Please copy all of the data that follows exactly, leaving any pictures out.

Dataset content Block Start

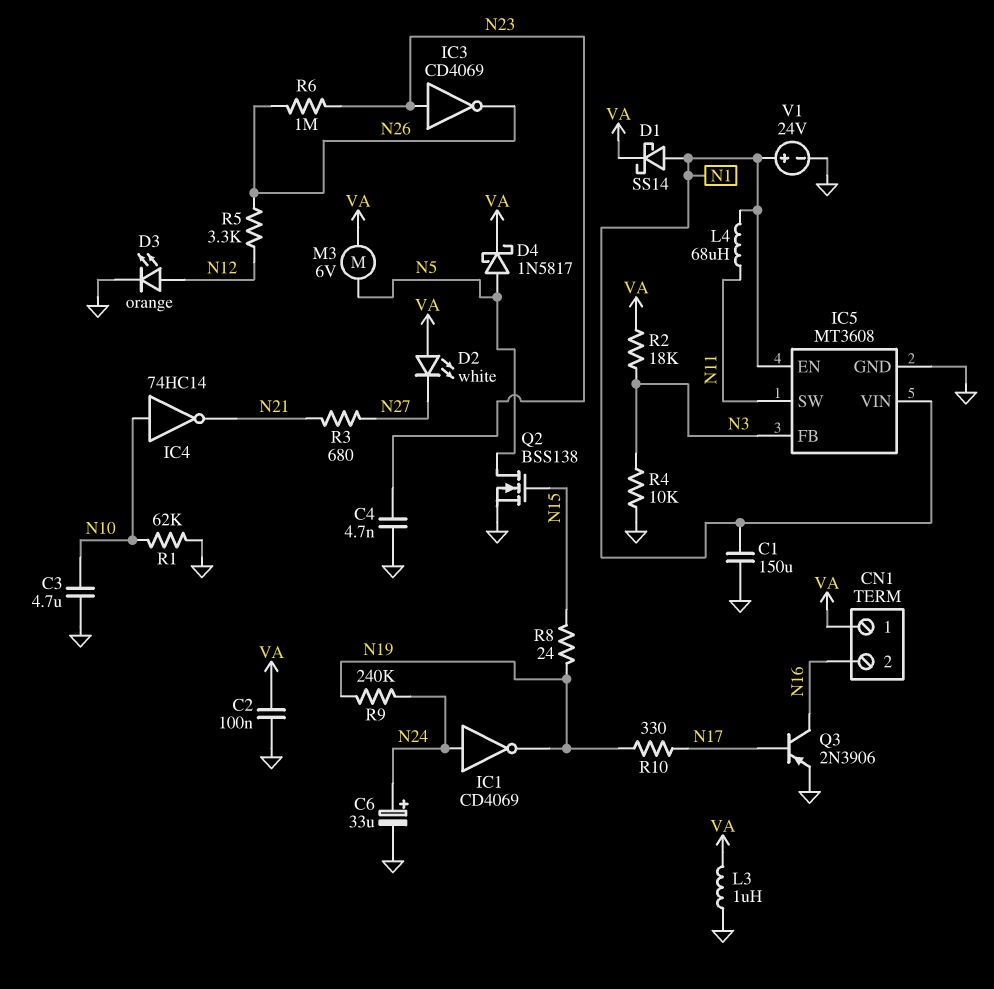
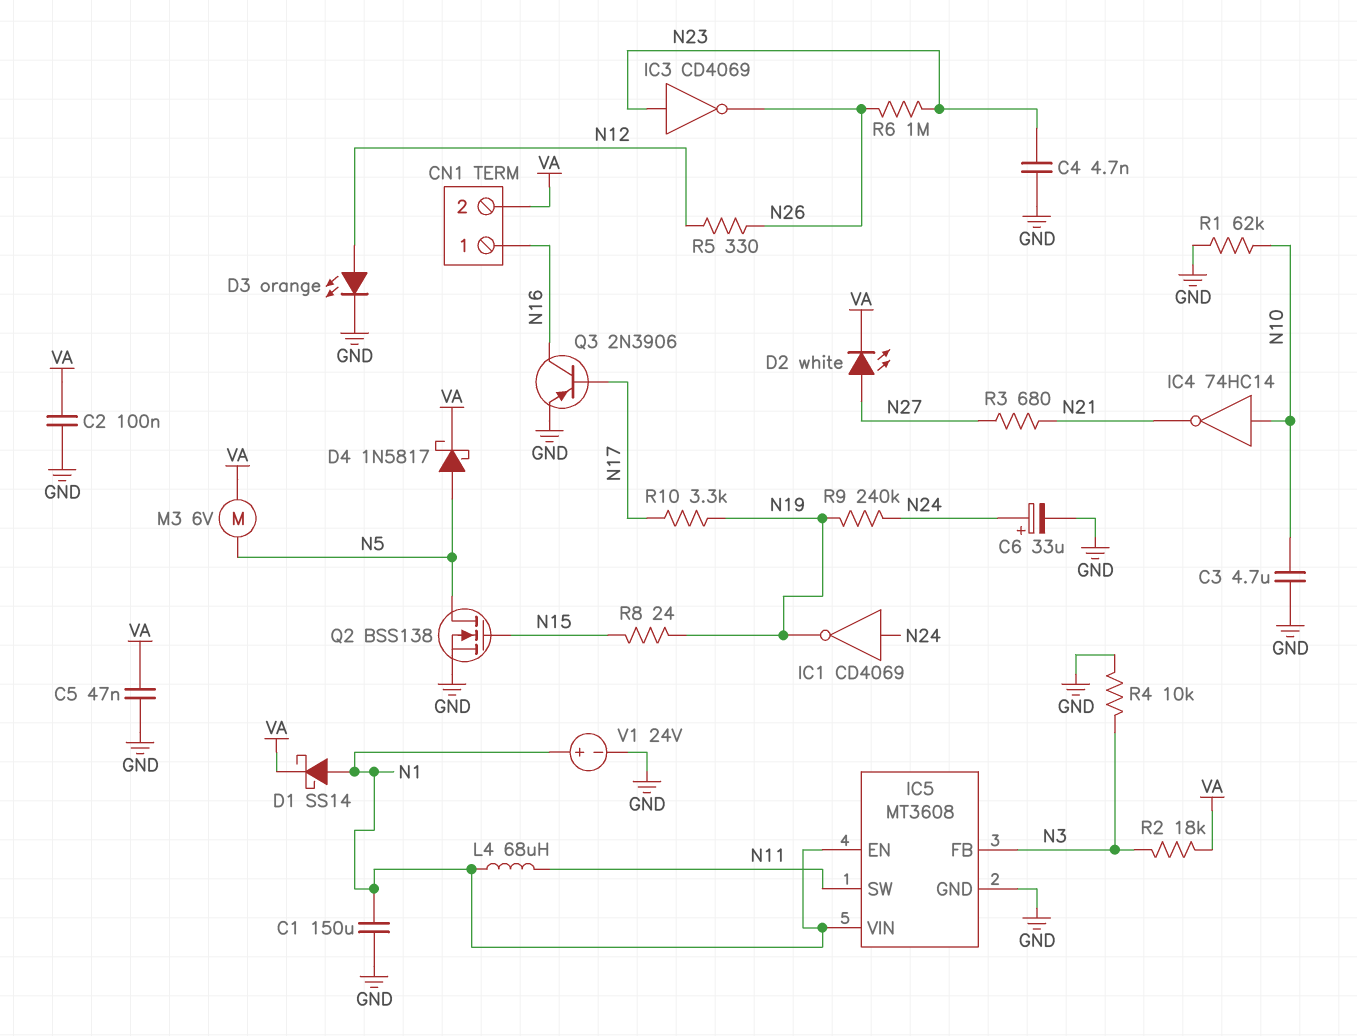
C5: none -> 47nF (GND, VA)
CN1 pin 1: VA -> N16
CN1 pin 2: N16 -> VA
D2: LED white (A VA, K N27) -> LED white (A N27, K VA)
L3: 1uH (GND, VA) -> none
R5: 3.3k (N12, N26) -> 330 (N12, N26)
R10: 330 (N17, N19) -> 3.3k (N17, N19)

Dataset content Block End

• Exercise result
C5: none -> 47nF (GND, VA)
CN1 pin 1: VA -> N16
CN1 pin 2: N16 -> VA
D2: LED white (A VA, K N27) -> LED white (A N27, K VA)
L3: 1uH (GND, VA) -> none
R5: 3.3k (N12, N26) -> 330 (N12, N26)
R10: 330 (N17, N19) -> 3.3k (N17, N19)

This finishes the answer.